Find where "none -> blue 1x3 brick [441,526,499,661]" occurs in the data below, and retype that line and every later line exactly.

(Object state change records)
○ ○ ○ ○

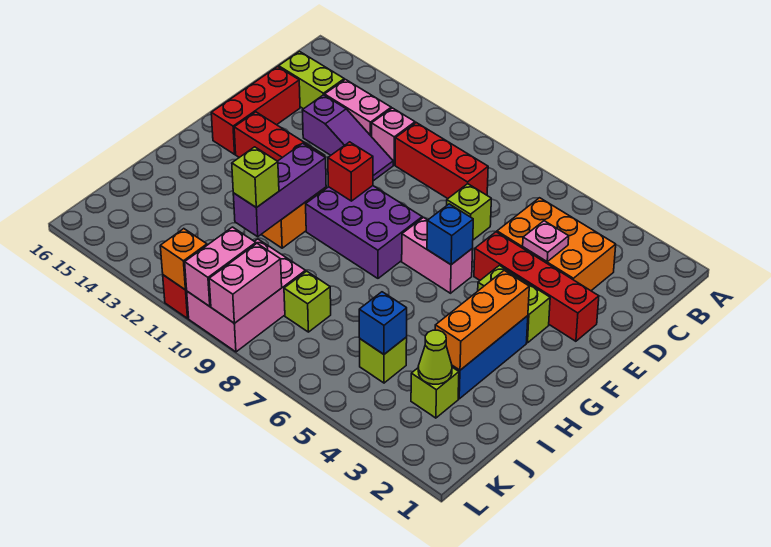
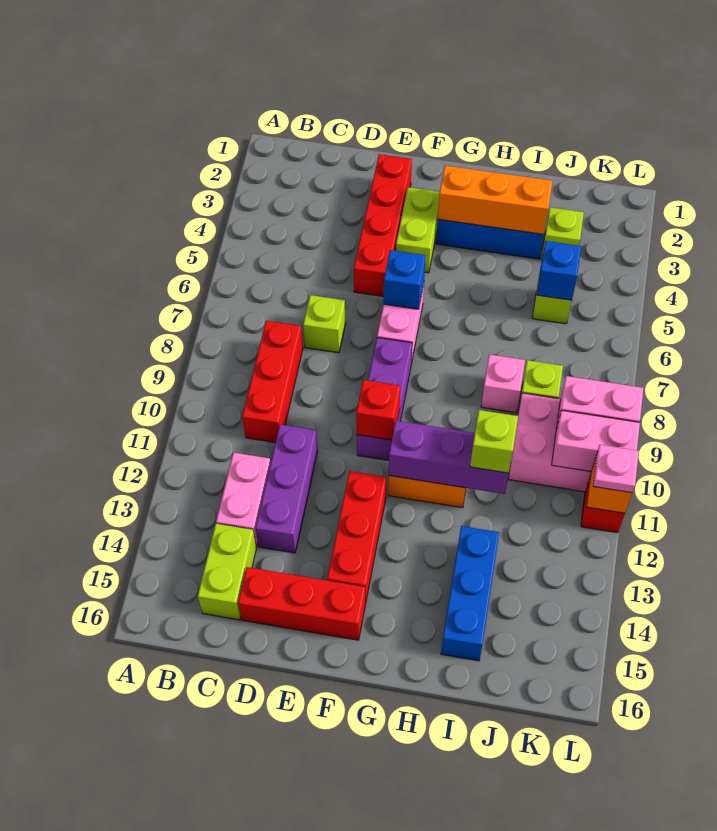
orange 2x3 brick [497,198,616,291] -> none
pink 1x1 brick [372,108,415,165] -> pink 1x1 brick moved to [481,354,525,413]
pink 1x1 plate [523,221,569,262] -> pink 1x1 plate moved to [593,445,639,493]
purple 1x3 slope [302,95,393,181] -> purple 1x3 brick [256,424,318,553]
purple 2x3 brick [306,186,422,278] -> purple 1x3 brick [357,337,412,461]
none -> blue 1x3 brick [441,526,499,661]
lime 1x1 cone [418,330,452,384] -> none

○ ○ ○ ○

• [RESULT OF THE TASK]
none -> blue 1x3 brick [441,526,499,661]
lime 1x1 cone [418,330,452,384] -> none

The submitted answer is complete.